Every line that contains "down" must be located and copied from the data.

PROVIDED RECORDS Block Start

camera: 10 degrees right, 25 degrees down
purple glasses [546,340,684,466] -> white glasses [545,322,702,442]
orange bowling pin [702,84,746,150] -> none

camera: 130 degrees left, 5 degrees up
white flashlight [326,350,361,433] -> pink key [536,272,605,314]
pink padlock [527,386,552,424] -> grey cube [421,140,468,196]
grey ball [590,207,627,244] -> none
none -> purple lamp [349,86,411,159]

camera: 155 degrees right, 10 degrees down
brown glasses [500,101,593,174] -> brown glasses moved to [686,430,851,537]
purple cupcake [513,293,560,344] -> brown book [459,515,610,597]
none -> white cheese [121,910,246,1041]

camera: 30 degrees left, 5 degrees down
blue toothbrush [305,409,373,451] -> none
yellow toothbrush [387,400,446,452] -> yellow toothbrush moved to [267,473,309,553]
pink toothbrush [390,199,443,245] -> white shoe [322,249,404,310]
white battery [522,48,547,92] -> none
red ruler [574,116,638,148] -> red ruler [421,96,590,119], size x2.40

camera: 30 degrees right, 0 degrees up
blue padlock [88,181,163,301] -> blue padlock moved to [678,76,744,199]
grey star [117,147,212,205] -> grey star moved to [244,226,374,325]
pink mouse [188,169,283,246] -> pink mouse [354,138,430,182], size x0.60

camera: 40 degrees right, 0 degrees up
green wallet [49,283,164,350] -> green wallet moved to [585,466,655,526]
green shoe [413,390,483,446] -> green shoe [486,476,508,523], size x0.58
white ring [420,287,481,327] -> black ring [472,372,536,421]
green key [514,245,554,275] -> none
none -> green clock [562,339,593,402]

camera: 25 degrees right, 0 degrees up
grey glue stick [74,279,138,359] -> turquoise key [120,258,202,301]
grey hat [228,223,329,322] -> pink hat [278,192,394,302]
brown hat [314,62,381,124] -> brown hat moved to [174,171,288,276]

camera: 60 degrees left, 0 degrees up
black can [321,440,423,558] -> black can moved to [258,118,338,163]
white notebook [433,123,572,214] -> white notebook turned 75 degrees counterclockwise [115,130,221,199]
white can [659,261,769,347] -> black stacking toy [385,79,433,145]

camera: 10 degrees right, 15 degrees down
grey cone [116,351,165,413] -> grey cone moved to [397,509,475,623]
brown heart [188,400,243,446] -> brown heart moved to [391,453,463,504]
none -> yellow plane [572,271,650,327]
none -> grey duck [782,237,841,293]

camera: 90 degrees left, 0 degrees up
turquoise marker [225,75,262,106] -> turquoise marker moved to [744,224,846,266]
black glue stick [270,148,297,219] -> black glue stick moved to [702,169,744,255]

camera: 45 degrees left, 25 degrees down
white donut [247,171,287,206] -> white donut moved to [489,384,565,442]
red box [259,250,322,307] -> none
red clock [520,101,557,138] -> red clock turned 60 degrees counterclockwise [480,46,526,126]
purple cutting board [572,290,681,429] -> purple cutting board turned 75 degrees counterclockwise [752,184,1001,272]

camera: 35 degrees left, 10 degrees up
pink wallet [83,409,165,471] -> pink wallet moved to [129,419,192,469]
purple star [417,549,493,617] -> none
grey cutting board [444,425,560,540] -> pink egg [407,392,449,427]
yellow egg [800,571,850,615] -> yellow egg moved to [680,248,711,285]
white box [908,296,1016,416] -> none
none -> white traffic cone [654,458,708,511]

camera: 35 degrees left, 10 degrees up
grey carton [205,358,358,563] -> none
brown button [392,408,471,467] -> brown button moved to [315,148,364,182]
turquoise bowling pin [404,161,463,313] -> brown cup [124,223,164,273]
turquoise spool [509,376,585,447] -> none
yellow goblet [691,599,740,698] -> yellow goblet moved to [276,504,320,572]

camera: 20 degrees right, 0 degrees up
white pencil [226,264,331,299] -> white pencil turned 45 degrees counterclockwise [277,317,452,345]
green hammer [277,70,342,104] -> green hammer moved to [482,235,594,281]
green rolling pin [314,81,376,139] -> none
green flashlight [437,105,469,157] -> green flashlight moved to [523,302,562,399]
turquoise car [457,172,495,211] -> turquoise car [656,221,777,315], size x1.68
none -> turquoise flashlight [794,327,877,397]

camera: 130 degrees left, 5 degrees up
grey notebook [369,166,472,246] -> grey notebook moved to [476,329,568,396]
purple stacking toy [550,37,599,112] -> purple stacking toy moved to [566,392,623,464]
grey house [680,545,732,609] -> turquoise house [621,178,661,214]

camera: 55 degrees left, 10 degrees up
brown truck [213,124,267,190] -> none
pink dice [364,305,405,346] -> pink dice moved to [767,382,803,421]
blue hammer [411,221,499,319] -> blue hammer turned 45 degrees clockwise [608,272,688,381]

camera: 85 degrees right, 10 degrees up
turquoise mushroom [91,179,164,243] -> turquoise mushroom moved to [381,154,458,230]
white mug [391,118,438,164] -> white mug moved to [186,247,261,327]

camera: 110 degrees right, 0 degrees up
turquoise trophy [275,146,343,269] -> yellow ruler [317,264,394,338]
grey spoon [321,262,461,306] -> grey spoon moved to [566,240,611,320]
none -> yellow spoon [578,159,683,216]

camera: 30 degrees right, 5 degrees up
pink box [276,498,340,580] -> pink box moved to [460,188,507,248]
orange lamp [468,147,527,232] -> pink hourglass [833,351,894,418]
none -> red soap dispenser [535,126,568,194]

PROVIDED RECORDS Block End

→ SOLUTION TO THIS TASK:
camera: 10 degrees right, 25 degrees down
camera: 155 degrees right, 10 degrees down
camera: 30 degrees left, 5 degrees down
camera: 10 degrees right, 15 degrees down
camera: 45 degrees left, 25 degrees down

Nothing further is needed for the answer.